Prompt
Where the line containing "building: [193,164,265,240] -> none" appears in the records below, begin there and write out each line exactly until the last one, and nothing more.
Extracted records Start Marker
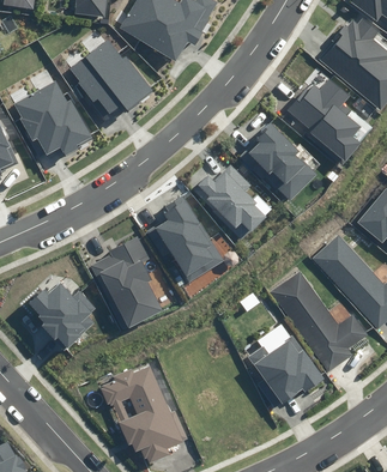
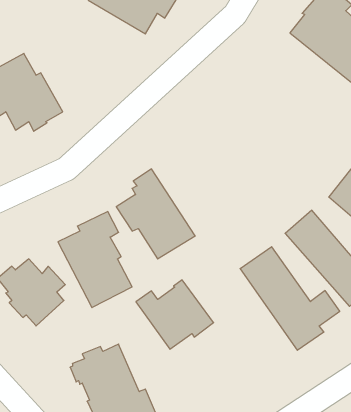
building: [69,40,152,114] -> none
building: [286,78,359,162] -> none
building: [240,123,315,201] -> none
building: [193,164,265,240] -> none
building: [247,335,323,404] -> [136,280,214,349]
Extracted records End Marker
Response for this exercise
building: [193,164,265,240] -> none
building: [247,335,323,404] -> [136,280,214,349]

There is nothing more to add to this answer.